--- begin Records to use ---
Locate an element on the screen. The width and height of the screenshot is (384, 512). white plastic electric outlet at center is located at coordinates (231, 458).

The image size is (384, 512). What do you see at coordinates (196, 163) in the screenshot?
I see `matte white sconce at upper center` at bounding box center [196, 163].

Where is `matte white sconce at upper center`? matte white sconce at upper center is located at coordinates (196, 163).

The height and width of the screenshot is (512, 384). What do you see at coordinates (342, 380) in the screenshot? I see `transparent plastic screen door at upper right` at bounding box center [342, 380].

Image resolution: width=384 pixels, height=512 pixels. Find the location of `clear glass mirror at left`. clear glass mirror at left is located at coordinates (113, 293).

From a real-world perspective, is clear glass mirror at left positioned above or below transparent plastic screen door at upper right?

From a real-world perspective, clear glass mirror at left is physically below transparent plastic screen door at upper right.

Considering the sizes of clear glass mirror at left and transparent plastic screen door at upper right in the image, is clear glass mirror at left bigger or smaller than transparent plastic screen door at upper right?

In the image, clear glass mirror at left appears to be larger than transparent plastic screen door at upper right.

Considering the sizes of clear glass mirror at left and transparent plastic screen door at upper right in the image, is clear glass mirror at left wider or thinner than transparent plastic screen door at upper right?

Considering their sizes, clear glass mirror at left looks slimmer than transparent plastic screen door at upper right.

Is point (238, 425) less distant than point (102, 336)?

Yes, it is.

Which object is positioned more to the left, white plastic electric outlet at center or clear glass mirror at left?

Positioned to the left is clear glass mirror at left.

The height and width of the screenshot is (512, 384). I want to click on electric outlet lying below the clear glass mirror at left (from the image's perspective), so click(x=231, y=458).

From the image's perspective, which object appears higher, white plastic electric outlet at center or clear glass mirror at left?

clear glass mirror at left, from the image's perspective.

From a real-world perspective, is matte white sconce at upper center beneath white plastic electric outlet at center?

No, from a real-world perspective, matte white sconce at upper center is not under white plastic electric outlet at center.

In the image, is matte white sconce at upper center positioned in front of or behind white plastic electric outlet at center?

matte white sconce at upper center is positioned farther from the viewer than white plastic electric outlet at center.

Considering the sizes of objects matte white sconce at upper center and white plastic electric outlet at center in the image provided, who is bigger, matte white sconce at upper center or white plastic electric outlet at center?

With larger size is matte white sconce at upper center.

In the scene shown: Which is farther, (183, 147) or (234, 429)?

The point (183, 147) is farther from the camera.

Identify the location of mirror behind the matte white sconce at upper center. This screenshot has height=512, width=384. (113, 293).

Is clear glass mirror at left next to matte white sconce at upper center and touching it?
--- end Records to use ---
=== Task requirements ===
Write out the listing again from the line with "The height and width of the screenshot is (512, 384). What" through the line with "From a real-world perspective, clear", substituting "sliding door" for "screen door" and changing nothing else.

=== Response ===
The height and width of the screenshot is (512, 384). What do you see at coordinates (342, 380) in the screenshot? I see `transparent plastic sliding door at upper right` at bounding box center [342, 380].

Image resolution: width=384 pixels, height=512 pixels. Find the location of `clear glass mirror at left`. clear glass mirror at left is located at coordinates (113, 293).

From a real-world perspective, is clear glass mirror at left positioned above or below transparent plastic sliding door at upper right?

From a real-world perspective, clear glass mirror at left is physically below transparent plastic sliding door at upper right.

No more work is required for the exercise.